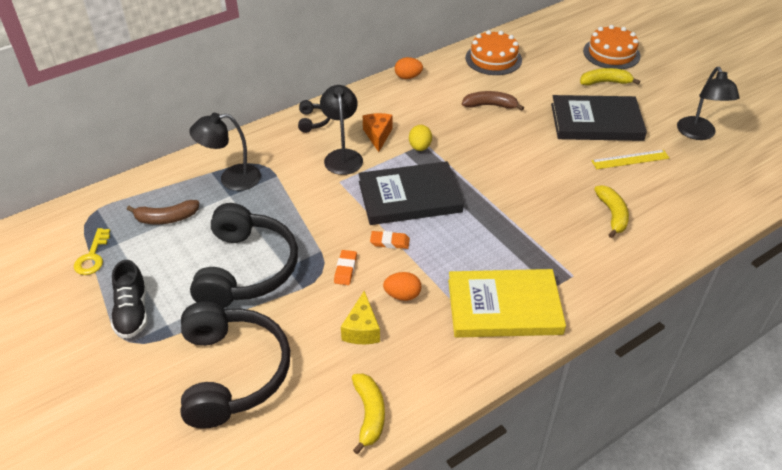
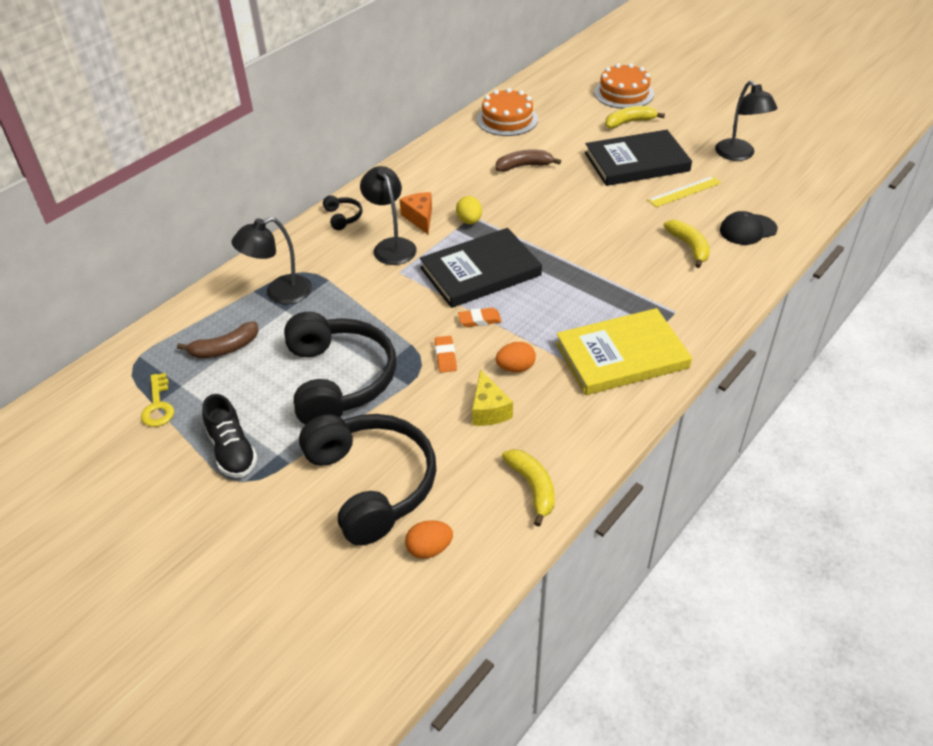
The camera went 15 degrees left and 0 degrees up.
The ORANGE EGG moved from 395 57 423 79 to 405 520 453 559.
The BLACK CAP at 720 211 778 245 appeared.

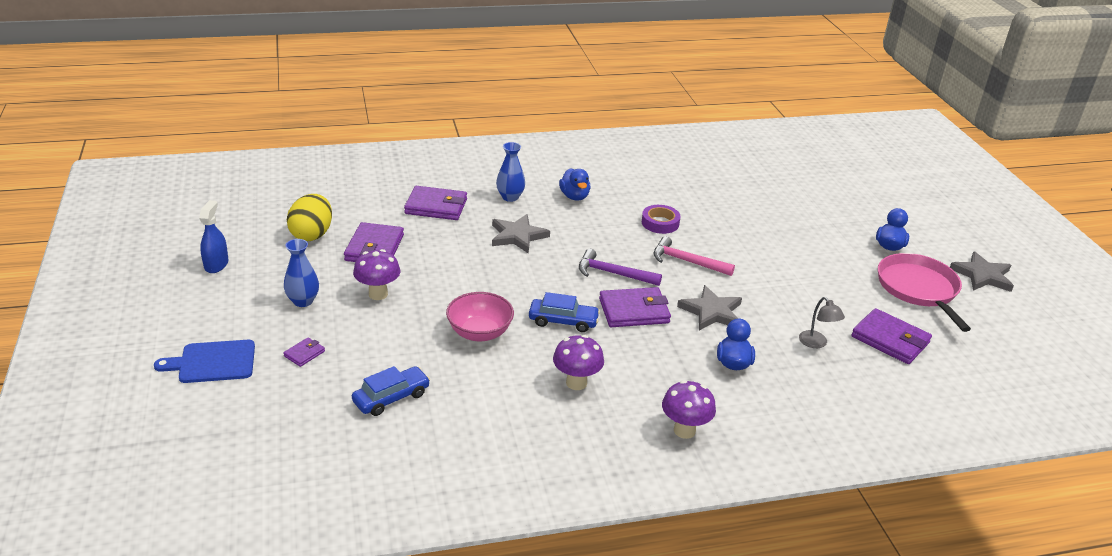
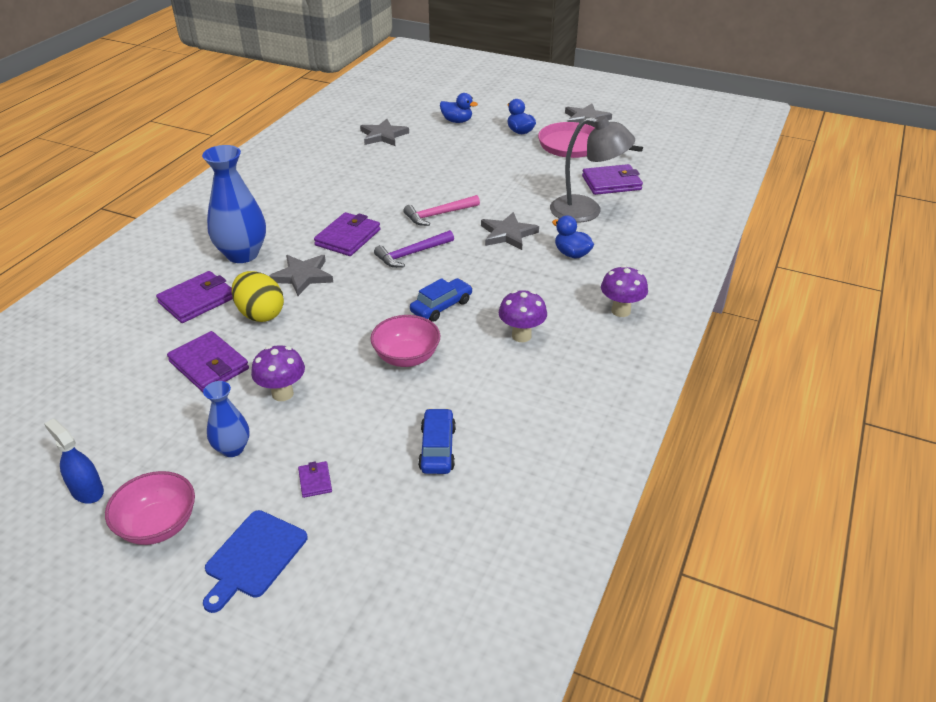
The camera went 50 degrees left and 5 degrees up.
The PINK BOWL at 105 471 195 545 appeared.
The BLUE VASE at 496 142 525 202 changed to 1.80 times the size.
The YELLOW EGG moved from 287 194 332 241 to 232 271 284 322.
The PURPLE WALLET moved from 599 287 671 327 to 314 212 380 256.
The GREY STAR at 360 119 409 146 appeared.
The BLUE DUCK moved from 559 168 591 200 to 440 93 478 123.
The GREY LAMP at 799 297 845 348 changed to 2.16 times the size.
The PURPLE TAPE at 642 205 680 234 disappeared.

--------------------

Task item:
Quote, please, every line of the material above from its start through the line that has "The ORANGE EGG", reproducing the words exactly and dropping any images.

Finished exercise:
The camera went 15 degrees left and 0 degrees up.
The ORANGE EGG moved from 395 57 423 79 to 405 520 453 559.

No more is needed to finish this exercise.